§ **EXERCISE TASK**:
Sift the records below for the string "kern", treating uppercase and lowercase as different. Which lines hold it? Copy each of them in full.

§ **RECORDED INFORMATION**:
___

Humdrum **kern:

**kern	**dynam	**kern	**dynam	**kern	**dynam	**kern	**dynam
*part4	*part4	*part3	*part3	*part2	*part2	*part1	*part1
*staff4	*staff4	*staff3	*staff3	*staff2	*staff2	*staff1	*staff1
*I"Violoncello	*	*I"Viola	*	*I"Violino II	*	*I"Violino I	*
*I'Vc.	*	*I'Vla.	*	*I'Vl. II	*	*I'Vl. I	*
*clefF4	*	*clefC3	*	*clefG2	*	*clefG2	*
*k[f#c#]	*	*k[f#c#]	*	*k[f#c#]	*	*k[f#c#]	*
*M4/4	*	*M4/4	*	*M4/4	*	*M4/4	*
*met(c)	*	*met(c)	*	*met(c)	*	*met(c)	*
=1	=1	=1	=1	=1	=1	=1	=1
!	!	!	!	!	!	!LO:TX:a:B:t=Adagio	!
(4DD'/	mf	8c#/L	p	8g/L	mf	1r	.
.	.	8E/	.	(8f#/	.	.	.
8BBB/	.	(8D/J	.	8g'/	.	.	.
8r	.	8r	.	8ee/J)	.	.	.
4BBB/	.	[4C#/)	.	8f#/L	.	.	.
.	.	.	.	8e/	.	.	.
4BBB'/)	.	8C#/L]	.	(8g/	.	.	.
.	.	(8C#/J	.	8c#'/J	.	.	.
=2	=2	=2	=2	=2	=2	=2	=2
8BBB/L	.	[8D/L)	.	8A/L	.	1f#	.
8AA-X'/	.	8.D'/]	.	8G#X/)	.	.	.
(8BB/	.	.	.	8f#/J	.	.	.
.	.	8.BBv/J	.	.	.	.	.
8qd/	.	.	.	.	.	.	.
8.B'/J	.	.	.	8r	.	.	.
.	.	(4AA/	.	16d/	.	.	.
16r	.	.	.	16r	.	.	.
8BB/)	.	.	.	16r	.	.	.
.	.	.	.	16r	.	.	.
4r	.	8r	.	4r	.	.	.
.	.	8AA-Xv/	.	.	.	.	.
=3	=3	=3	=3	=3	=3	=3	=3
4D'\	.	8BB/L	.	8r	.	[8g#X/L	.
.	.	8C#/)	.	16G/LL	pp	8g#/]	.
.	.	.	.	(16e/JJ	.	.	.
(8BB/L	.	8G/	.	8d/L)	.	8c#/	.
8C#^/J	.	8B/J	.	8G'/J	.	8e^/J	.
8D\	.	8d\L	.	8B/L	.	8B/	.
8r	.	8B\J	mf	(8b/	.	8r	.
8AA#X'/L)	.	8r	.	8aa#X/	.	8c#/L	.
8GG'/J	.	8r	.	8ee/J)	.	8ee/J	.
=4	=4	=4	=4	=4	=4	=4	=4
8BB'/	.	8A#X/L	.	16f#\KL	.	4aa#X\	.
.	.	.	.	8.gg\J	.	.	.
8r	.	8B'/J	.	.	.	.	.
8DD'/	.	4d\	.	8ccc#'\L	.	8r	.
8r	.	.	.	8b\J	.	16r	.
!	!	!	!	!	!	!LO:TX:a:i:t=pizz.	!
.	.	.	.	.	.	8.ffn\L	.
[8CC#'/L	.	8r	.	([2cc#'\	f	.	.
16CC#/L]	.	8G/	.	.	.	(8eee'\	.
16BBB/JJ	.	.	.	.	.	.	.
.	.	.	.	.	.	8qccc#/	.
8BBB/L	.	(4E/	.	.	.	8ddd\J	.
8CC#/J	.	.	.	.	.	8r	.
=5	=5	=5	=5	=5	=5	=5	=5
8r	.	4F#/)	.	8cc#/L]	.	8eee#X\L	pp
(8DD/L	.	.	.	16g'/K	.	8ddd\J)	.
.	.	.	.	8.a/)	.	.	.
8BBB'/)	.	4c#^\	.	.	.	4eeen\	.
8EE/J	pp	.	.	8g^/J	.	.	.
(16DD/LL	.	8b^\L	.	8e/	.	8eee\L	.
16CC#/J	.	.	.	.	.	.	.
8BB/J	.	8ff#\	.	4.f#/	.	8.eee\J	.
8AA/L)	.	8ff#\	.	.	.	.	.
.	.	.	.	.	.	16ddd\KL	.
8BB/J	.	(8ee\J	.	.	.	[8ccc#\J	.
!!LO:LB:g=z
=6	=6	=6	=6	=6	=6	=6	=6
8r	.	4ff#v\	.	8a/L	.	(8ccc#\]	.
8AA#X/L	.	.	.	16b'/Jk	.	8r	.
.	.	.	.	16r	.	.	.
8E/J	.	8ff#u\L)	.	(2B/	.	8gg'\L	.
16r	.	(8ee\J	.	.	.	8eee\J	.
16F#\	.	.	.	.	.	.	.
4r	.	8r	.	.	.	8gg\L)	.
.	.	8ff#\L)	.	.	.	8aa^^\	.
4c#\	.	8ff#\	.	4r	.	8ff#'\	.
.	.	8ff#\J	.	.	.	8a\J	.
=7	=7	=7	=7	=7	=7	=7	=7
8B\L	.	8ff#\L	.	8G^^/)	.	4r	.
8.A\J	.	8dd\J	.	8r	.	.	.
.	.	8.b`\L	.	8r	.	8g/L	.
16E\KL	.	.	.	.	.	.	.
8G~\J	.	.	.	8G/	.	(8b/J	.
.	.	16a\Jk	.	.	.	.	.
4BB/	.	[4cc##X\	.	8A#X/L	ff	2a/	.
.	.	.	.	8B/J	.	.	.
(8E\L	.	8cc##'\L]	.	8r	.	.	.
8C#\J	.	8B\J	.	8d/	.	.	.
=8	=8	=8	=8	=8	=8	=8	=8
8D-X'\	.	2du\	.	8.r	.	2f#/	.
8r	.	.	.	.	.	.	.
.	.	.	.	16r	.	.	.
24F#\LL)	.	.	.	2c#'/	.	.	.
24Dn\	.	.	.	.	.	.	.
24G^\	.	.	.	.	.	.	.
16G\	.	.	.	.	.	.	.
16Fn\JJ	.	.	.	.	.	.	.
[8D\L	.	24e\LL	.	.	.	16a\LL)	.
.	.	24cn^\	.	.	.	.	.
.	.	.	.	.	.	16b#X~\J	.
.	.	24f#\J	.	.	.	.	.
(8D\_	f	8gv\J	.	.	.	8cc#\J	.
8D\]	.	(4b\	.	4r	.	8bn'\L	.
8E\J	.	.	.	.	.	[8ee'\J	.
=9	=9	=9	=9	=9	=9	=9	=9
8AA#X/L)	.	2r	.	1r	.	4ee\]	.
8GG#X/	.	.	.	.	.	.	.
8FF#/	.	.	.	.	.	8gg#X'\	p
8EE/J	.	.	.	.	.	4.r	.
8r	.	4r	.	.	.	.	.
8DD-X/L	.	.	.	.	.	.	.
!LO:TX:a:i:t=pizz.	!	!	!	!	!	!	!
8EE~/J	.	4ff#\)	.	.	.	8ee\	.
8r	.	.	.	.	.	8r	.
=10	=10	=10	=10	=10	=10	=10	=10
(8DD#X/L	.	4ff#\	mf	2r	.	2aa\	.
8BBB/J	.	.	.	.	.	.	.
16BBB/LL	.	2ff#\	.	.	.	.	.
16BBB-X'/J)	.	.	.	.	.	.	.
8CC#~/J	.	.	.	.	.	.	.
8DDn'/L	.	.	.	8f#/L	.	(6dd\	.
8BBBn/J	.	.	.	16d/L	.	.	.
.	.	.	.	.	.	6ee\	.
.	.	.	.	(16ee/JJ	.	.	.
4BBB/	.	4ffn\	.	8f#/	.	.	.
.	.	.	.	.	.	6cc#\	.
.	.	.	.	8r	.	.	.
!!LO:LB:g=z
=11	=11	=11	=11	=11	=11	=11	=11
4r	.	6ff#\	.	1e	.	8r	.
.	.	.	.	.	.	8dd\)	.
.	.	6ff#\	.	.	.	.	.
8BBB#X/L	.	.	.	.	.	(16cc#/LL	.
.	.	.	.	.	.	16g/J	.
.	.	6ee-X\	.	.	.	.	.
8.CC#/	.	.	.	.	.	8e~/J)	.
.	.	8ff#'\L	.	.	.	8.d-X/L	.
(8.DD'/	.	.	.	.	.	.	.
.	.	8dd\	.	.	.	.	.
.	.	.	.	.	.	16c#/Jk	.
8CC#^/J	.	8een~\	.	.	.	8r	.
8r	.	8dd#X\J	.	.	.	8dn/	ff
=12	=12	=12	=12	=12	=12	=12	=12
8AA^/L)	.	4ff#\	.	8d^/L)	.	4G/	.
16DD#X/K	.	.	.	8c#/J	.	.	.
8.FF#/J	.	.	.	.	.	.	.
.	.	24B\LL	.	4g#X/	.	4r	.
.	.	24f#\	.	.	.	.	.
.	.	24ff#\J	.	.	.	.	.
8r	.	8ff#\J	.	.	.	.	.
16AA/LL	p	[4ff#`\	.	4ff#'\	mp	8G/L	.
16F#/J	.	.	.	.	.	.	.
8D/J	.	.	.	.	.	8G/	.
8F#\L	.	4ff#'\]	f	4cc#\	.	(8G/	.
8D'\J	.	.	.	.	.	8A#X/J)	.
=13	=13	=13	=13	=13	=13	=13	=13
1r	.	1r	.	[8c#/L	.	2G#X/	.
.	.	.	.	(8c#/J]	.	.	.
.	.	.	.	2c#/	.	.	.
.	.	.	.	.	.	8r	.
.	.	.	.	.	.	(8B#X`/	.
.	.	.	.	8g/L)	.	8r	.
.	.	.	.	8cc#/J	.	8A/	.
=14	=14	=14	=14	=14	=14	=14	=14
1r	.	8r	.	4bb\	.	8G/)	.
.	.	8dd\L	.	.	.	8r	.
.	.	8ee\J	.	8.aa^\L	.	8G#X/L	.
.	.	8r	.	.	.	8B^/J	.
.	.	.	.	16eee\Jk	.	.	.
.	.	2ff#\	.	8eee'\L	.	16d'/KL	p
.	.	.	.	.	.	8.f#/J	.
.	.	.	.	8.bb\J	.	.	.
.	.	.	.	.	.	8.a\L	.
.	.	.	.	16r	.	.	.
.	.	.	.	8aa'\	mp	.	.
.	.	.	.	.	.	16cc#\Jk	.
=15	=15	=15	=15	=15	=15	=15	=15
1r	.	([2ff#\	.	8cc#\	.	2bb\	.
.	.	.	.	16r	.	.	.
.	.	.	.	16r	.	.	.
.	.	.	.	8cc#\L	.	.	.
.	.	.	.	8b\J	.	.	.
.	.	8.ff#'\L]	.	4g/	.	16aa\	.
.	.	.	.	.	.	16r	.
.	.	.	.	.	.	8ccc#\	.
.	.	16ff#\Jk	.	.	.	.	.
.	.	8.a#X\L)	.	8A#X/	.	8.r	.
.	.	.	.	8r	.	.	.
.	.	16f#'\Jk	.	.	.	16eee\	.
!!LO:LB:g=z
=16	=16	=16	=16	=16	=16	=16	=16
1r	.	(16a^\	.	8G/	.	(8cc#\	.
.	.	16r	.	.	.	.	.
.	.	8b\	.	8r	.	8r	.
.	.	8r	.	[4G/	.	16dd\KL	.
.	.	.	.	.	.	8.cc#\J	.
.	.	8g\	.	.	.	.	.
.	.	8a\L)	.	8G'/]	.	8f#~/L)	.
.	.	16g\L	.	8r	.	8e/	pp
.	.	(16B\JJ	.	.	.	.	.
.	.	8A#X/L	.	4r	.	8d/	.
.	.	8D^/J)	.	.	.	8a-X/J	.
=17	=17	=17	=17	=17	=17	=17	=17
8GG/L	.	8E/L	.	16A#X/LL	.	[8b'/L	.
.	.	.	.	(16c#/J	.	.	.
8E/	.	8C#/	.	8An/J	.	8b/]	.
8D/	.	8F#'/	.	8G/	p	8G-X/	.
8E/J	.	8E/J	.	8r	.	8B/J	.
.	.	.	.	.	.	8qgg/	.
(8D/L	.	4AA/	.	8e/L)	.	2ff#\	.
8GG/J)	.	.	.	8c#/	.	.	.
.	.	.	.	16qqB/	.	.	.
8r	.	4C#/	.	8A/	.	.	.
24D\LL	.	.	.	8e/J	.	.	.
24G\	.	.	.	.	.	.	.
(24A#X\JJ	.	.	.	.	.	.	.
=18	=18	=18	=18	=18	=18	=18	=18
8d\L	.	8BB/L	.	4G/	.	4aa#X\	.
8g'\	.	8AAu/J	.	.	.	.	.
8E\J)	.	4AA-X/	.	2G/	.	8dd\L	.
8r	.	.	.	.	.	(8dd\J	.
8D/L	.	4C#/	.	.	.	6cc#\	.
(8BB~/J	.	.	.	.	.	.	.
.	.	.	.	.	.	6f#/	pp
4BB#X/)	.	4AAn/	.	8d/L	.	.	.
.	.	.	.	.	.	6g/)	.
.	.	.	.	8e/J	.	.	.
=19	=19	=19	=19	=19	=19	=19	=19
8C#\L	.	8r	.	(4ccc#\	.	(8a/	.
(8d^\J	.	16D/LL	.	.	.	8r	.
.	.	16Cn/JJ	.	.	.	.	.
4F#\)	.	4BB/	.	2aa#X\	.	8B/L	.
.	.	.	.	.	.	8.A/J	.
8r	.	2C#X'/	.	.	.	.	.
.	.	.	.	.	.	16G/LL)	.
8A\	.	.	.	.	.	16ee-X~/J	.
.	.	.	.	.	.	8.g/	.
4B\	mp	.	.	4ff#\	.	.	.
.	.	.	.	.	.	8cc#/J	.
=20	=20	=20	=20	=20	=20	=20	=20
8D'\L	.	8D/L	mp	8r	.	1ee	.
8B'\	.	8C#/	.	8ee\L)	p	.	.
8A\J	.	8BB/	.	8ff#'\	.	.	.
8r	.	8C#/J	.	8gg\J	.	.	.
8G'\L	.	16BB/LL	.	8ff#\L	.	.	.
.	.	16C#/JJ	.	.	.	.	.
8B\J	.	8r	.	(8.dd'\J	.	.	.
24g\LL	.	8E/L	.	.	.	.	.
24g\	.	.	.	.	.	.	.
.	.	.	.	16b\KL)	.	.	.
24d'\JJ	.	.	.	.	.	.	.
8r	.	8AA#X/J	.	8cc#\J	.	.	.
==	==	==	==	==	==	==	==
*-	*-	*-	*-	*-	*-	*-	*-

___

§ **RESULT**:
Humdrum **kern:
**kern	**dynam	**kern	**dynam	**kern	**dynam	**kern	**dynam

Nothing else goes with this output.